Every line of the listing below is to be repeated exactly; the pictures stay out.

-- DATASET EXTRACT --
· · · · · · ·
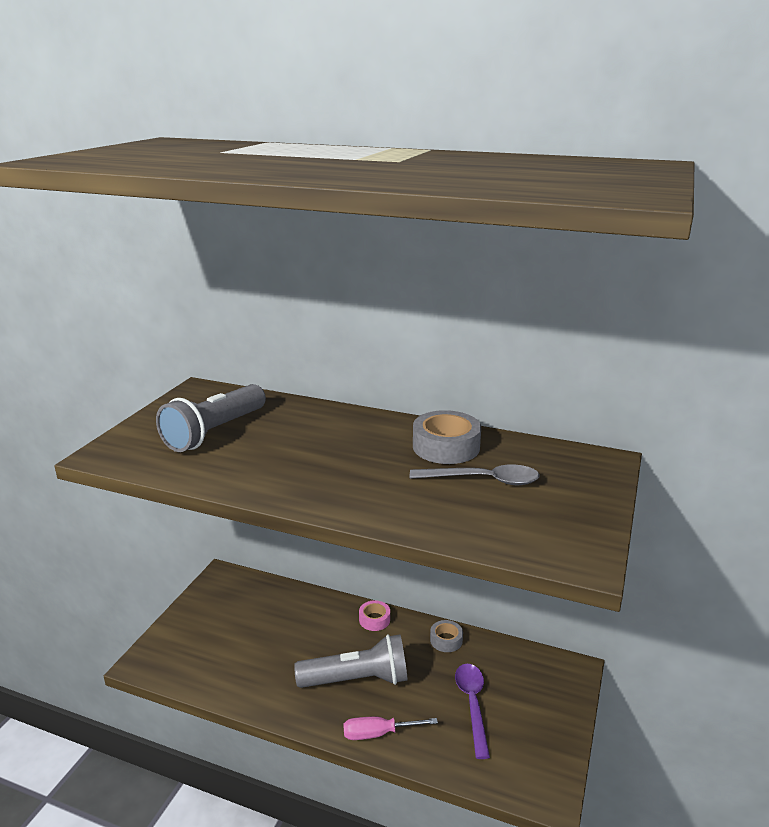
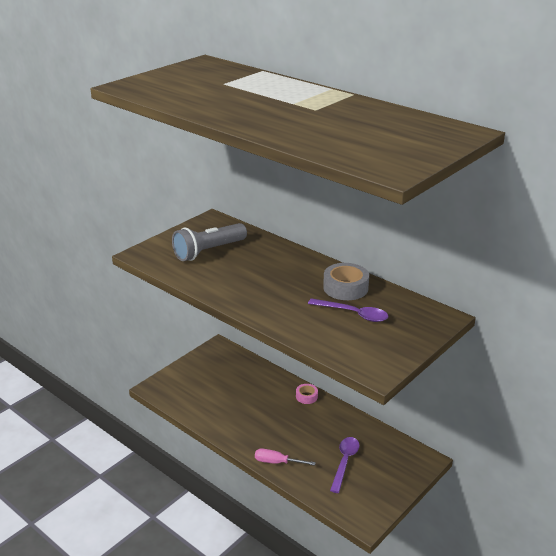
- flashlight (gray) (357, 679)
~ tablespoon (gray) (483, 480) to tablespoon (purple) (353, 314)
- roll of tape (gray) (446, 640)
· · · · · · ·
-- ANSWER TO THIS PROBLEM --
- flashlight (gray) (357, 679)
~ tablespoon (gray) (483, 480) to tablespoon (purple) (353, 314)
- roll of tape (gray) (446, 640)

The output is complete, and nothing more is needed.